(Colored object listings)
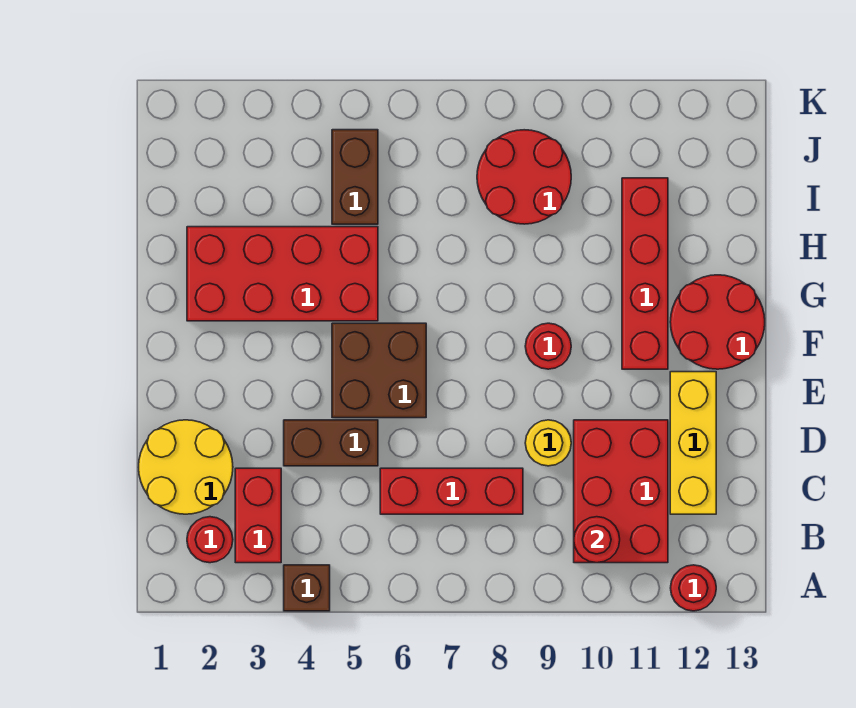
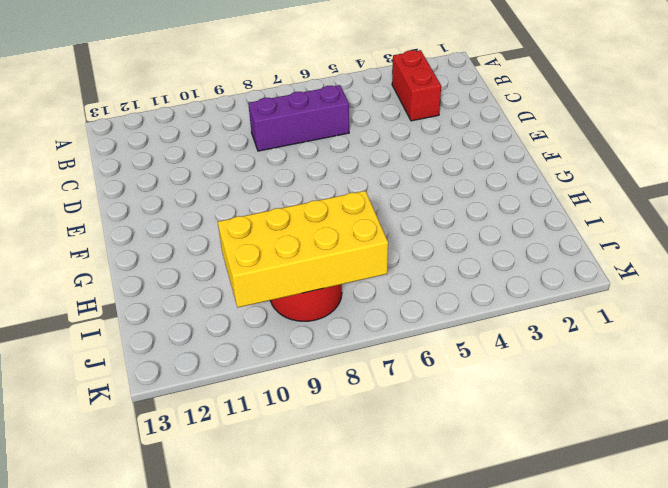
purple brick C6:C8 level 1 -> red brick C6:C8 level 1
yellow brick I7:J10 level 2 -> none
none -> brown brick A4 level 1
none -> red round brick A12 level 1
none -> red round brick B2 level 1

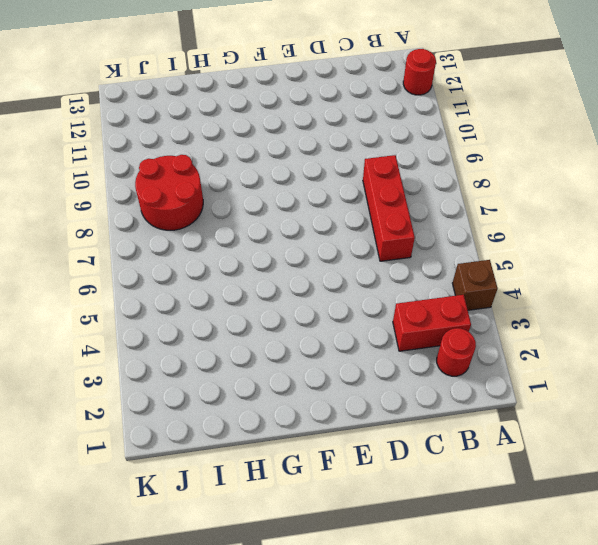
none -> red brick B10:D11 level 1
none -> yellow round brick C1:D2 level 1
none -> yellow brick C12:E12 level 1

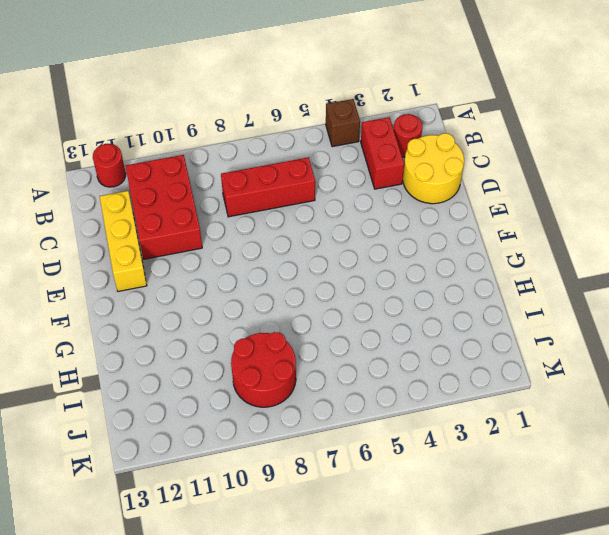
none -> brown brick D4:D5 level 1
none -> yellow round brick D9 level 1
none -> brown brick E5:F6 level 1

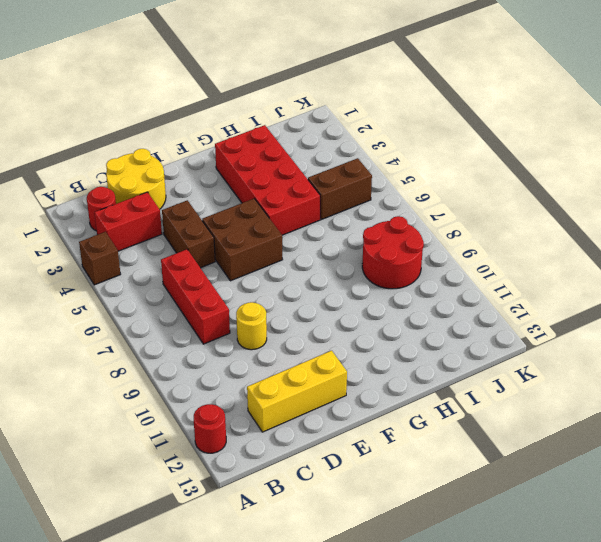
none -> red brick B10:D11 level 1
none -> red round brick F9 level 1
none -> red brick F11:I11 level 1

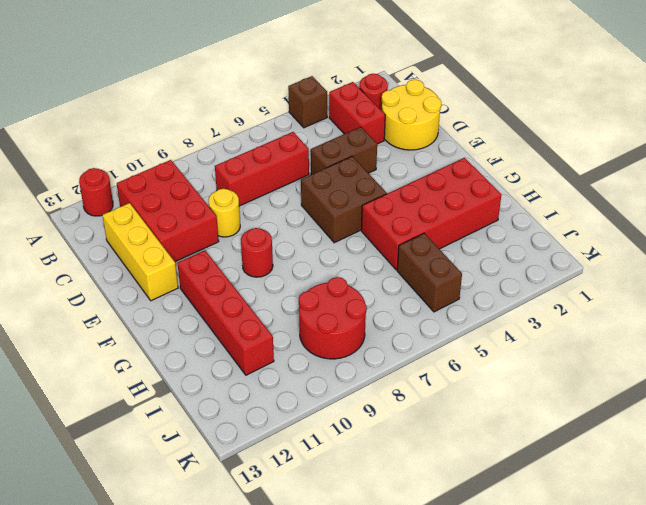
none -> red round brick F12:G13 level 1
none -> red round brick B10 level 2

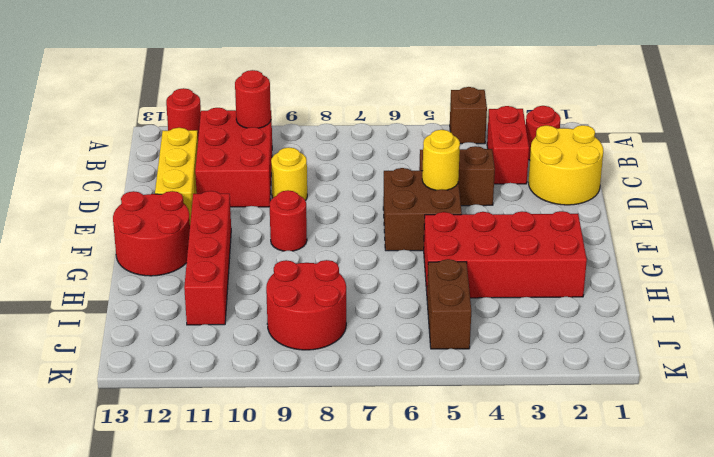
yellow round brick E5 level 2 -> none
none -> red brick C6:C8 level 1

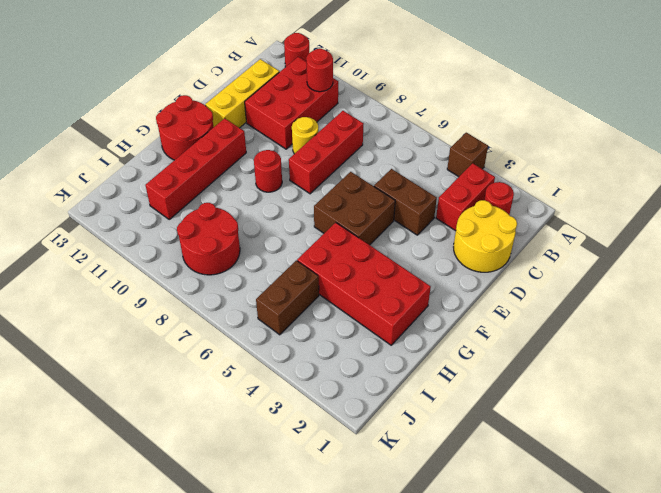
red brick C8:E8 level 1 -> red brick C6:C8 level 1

# YOUR TASK
Where pictures appear, drop them, and reproduce exactly only the lines running from the beginning of the data to the line that contains "none -> yellow round brick C1:D2 level 1", inclusive.

# RESULT OF THE TASK
purple brick C6:C8 level 1 -> red brick C6:C8 level 1
yellow brick I7:J10 level 2 -> none
none -> brown brick A4 level 1
none -> red round brick A12 level 1
none -> red round brick B2 level 1

none -> red brick B10:D11 level 1
none -> yellow round brick C1:D2 level 1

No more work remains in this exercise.